[[ Exercise data, beginning ]]

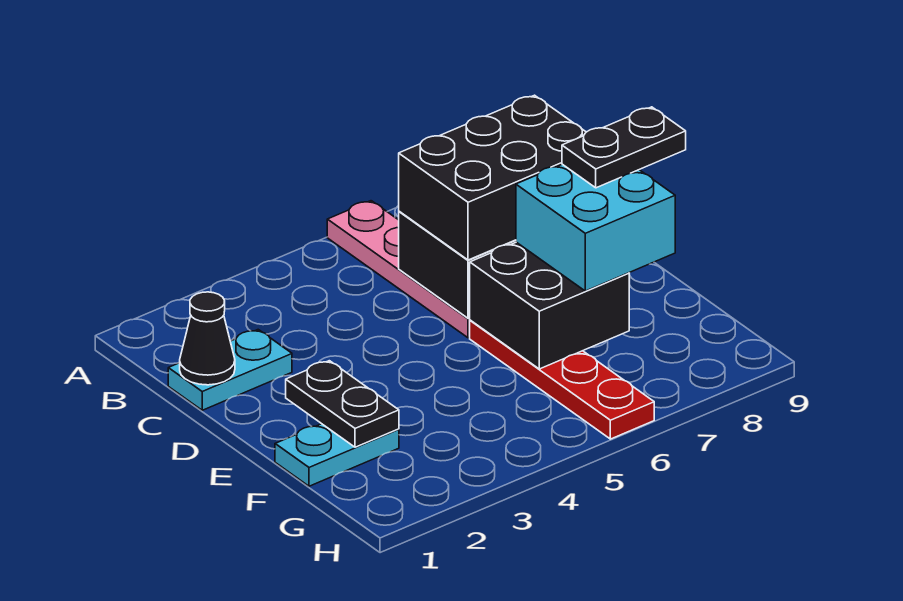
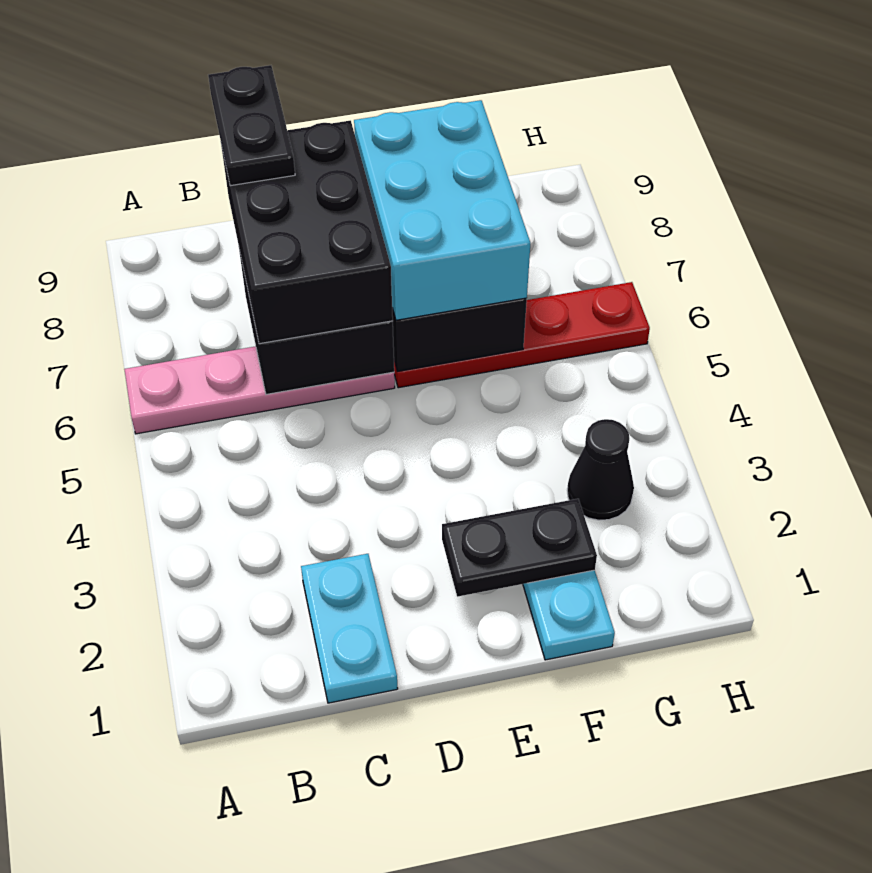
black cone C1 level 2 -> black cone G3 level 1
cyan brick E7:F8 level 3 -> cyan brick E6:F8 level 3
black plate E8:E9 level 4 -> black plate C8:C9 level 4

[[ Exercise data, end ]]

▶ [Exercise] Without any pictures, repeat the listing exactly.

▶ [Answer box]
black cone C1 level 2 -> black cone G3 level 1
cyan brick E7:F8 level 3 -> cyan brick E6:F8 level 3
black plate E8:E9 level 4 -> black plate C8:C9 level 4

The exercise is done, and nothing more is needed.